BEGIN Records

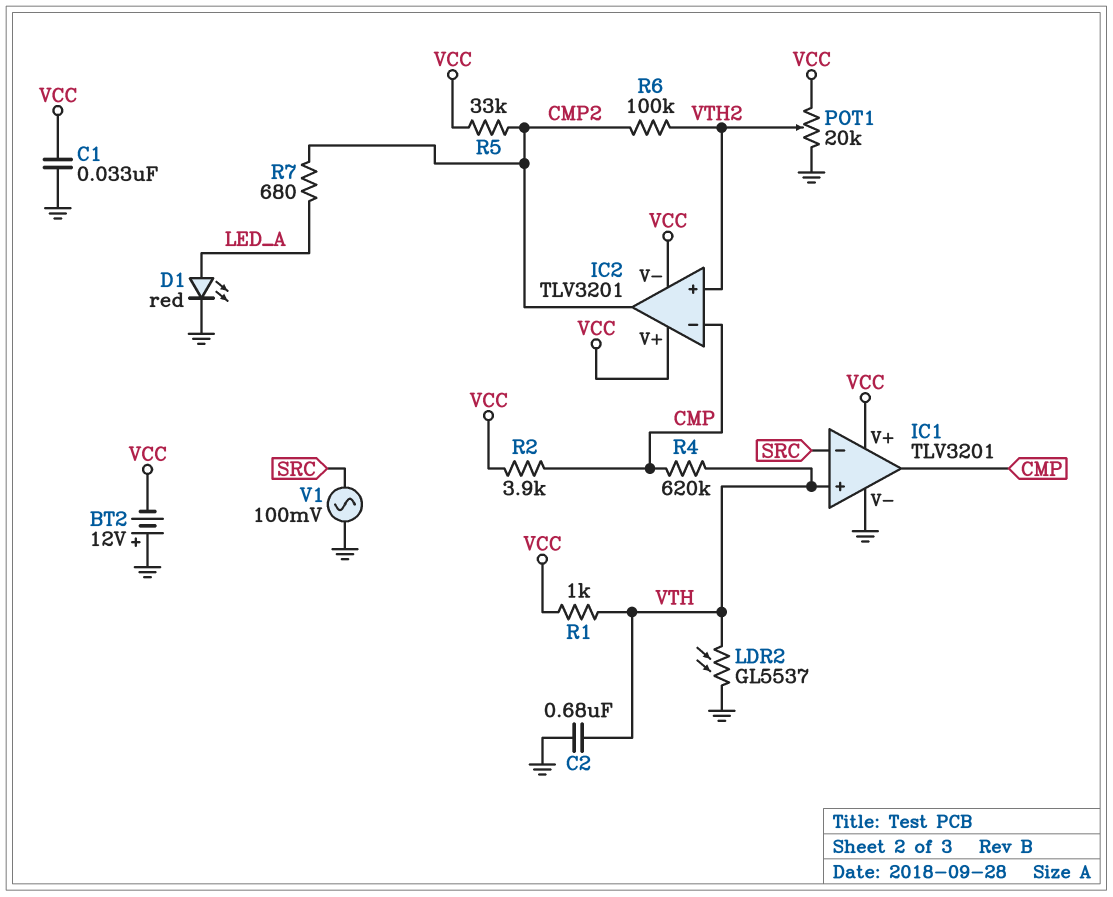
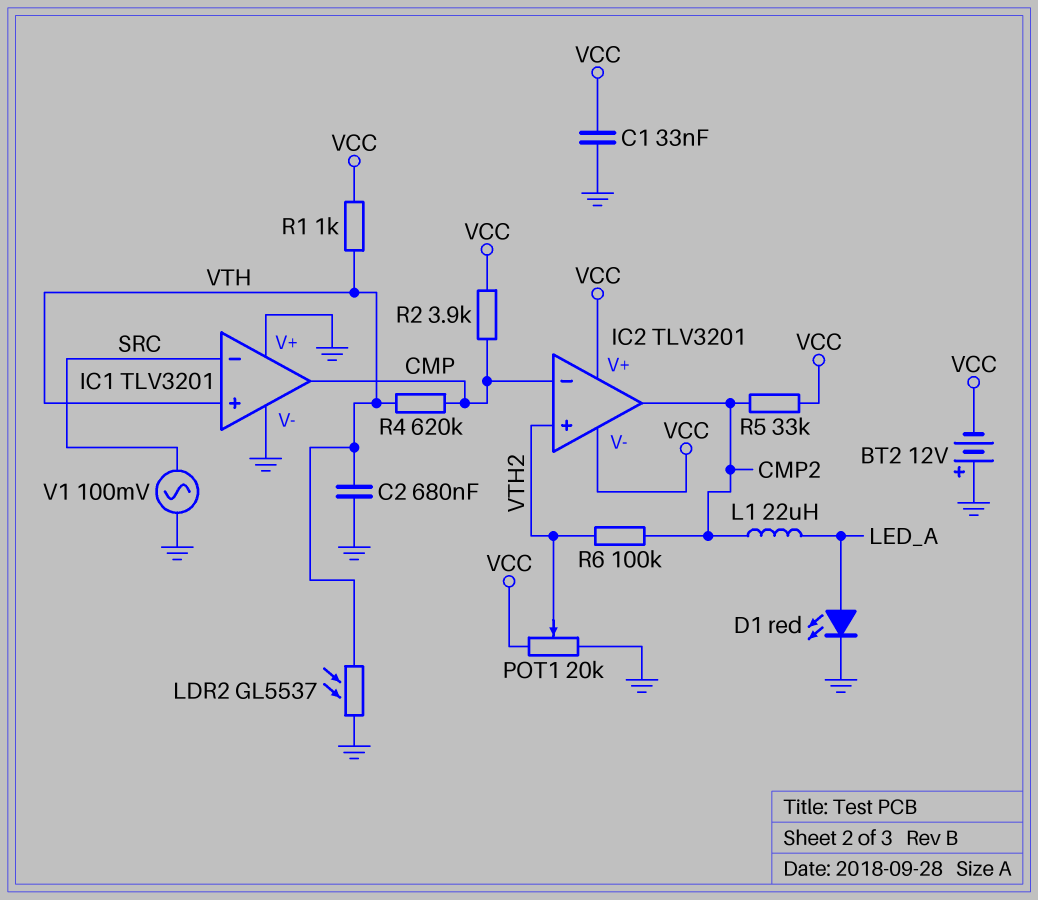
IC1 pin V+: VCC -> GND
L1: none -> 22uH (CMP2, LED_A)
R7: 680 (CMP2, LED_A) -> none

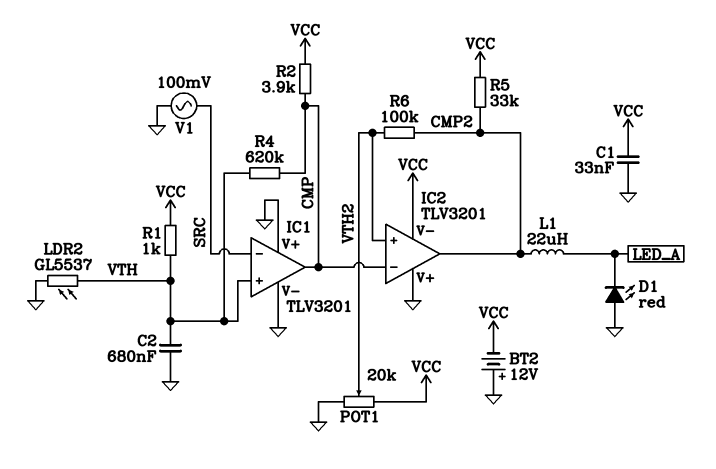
D1: LED red (A LED_A, K GND) -> LED red (A GND, K LED_A)
IC2 pin V+: VCC -> GND

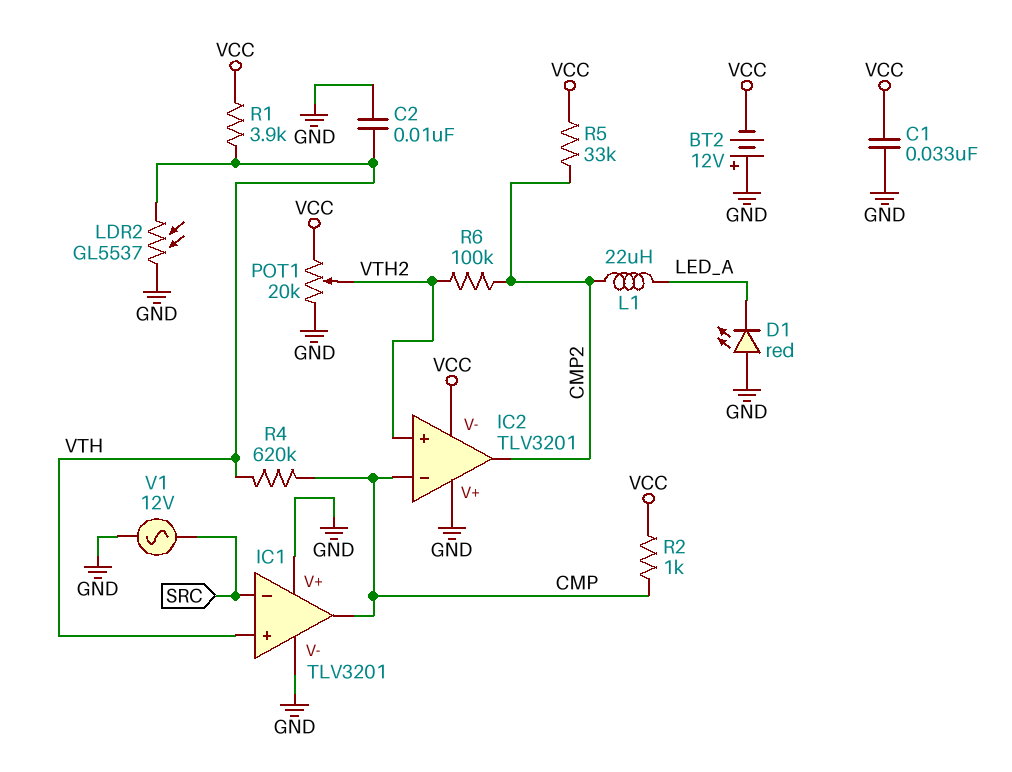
C2: 680nF (GND, VTH) -> 10nF (GND, VTH)
R1: 1k (VCC, VTH) -> 3.9k (VCC, VTH)
R2: 3.9k (CMP, VCC) -> 1k (CMP, VCC)
V1: AC 100mV (GND, SRC) -> AC 12V (GND, SRC)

END Records

- _Problem details_:
An exact copy of all the lines above is required, with the pictures removed.

- _Solved problem_:
IC1 pin V+: VCC -> GND
L1: none -> 22uH (CMP2, LED_A)
R7: 680 (CMP2, LED_A) -> none

D1: LED red (A LED_A, K GND) -> LED red (A GND, K LED_A)
IC2 pin V+: VCC -> GND

C2: 680nF (GND, VTH) -> 10nF (GND, VTH)
R1: 1k (VCC, VTH) -> 3.9k (VCC, VTH)
R2: 3.9k (CMP, VCC) -> 1k (CMP, VCC)
V1: AC 100mV (GND, SRC) -> AC 12V (GND, SRC)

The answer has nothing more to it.